Show each line of the data below in which "black" occurs.

(RECORD EXCERPTS)

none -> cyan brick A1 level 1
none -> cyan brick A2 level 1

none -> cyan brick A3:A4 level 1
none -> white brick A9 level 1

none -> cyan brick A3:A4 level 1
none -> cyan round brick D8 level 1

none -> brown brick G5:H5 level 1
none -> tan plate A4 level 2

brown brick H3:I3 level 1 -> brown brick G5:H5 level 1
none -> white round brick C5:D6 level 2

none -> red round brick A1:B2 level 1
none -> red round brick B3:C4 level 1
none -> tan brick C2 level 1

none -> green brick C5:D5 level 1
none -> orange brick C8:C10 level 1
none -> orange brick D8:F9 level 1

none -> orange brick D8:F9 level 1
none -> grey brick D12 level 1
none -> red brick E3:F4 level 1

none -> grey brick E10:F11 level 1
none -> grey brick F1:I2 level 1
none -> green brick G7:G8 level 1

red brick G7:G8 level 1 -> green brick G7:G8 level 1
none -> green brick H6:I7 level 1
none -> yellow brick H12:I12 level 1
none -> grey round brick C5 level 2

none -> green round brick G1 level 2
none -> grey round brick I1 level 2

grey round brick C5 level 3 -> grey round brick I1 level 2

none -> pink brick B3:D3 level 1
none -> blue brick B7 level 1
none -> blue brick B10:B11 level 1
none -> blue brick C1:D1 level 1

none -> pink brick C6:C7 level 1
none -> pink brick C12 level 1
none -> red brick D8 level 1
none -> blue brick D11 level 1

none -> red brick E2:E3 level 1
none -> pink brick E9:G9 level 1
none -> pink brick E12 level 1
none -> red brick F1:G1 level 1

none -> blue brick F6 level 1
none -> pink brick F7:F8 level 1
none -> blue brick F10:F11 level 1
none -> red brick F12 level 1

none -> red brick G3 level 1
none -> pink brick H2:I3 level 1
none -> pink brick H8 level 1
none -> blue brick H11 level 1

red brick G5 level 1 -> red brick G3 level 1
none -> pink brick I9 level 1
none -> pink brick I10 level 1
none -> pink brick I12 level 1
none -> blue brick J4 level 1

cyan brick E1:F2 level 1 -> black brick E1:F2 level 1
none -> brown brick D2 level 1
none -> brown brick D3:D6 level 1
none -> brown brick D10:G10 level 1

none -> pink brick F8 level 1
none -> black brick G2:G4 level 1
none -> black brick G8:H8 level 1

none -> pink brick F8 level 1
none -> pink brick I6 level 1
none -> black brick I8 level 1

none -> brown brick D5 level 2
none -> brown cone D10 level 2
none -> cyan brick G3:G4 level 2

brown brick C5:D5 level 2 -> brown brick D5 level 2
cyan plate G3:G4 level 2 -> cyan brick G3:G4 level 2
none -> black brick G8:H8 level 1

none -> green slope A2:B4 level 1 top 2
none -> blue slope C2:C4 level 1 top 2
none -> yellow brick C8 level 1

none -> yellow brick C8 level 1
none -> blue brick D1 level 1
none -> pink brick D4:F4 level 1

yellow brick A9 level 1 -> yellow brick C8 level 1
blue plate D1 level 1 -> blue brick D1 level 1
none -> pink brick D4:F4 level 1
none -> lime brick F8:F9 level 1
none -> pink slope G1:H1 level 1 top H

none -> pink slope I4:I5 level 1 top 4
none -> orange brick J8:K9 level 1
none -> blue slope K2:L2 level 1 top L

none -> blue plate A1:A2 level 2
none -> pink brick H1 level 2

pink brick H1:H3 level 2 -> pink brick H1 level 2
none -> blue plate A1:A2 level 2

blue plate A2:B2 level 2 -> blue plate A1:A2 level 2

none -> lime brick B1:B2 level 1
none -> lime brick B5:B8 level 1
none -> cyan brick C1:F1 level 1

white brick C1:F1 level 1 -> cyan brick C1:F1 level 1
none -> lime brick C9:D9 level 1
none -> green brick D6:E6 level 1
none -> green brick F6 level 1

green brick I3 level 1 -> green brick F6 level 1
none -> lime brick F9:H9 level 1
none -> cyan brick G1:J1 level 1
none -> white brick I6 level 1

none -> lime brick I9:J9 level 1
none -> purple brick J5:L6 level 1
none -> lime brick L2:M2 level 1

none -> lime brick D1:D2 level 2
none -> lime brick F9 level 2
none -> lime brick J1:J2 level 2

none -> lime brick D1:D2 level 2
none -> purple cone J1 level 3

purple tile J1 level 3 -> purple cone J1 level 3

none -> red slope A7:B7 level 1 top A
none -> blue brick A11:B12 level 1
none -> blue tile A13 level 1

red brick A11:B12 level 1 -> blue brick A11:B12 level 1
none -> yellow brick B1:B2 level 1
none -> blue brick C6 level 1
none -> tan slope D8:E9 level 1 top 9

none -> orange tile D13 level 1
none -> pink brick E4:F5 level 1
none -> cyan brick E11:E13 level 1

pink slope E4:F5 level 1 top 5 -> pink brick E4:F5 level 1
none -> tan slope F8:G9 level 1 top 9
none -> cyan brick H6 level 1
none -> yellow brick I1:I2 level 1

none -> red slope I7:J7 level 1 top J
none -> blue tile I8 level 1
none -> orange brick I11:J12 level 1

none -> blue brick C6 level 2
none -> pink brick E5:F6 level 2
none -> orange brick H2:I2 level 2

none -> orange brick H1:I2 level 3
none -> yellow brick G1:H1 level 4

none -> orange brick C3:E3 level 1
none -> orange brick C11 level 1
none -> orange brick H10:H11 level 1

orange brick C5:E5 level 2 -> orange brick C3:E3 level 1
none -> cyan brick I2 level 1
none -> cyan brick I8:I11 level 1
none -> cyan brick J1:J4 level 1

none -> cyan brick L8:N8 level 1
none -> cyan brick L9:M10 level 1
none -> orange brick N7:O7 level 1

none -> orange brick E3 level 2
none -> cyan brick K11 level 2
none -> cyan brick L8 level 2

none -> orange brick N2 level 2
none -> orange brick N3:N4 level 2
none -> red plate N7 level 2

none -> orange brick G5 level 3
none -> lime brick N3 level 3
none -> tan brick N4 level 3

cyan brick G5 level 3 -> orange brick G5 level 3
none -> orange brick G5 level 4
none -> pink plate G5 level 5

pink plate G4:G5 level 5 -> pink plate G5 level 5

(End RECORD EXCERPTS)

**COMPLETED EXERCISE**
cyan brick E1:F2 level 1 -> black brick E1:F2 level 1
none -> black brick G2:G4 level 1
none -> black brick G8:H8 level 1
none -> black brick I8 level 1
none -> black brick G8:H8 level 1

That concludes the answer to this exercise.